- **Task item**: The material below contains a line with "camera: 60 degrees left, 5 degrees down" and a line with "brown robot [221,225,302,392]". Copy exactly those two lines and all lines between them.

- **Data provided**:
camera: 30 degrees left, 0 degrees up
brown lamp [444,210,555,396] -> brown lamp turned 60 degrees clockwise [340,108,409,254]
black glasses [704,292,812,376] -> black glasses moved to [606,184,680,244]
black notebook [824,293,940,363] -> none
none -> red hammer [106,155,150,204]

...

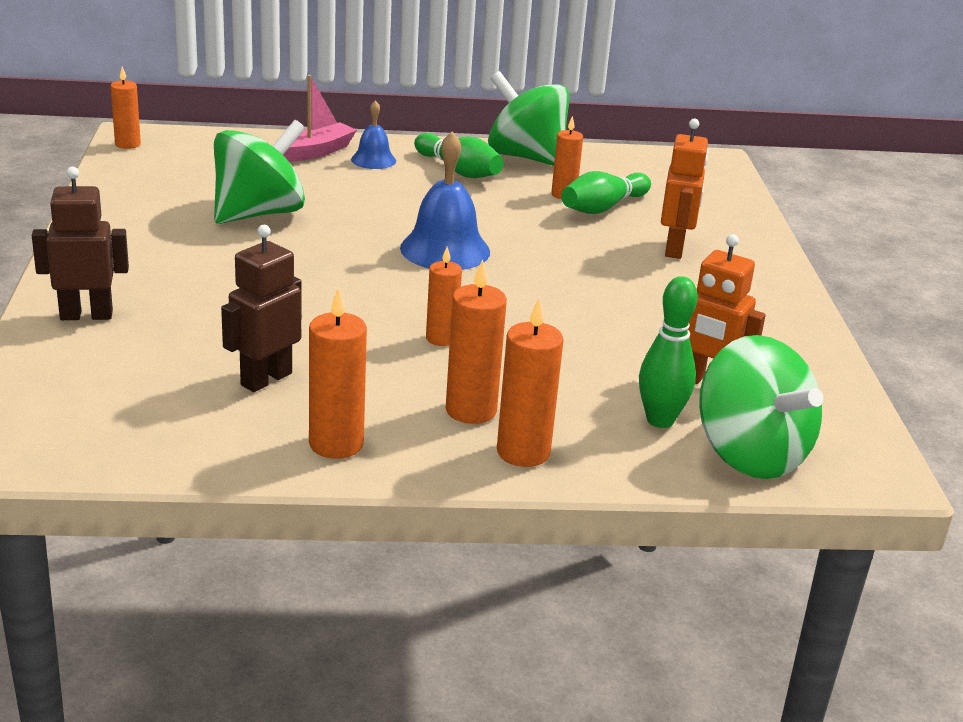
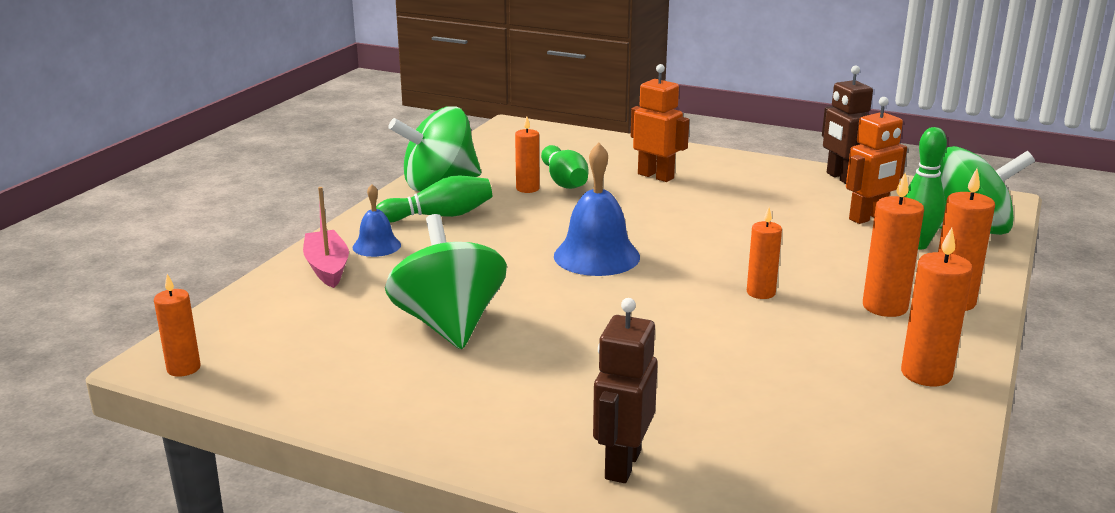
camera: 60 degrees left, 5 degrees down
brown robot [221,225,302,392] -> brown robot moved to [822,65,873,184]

- **Solution to this problem**:
camera: 60 degrees left, 5 degrees down
brown robot [221,225,302,392] -> brown robot moved to [822,65,873,184]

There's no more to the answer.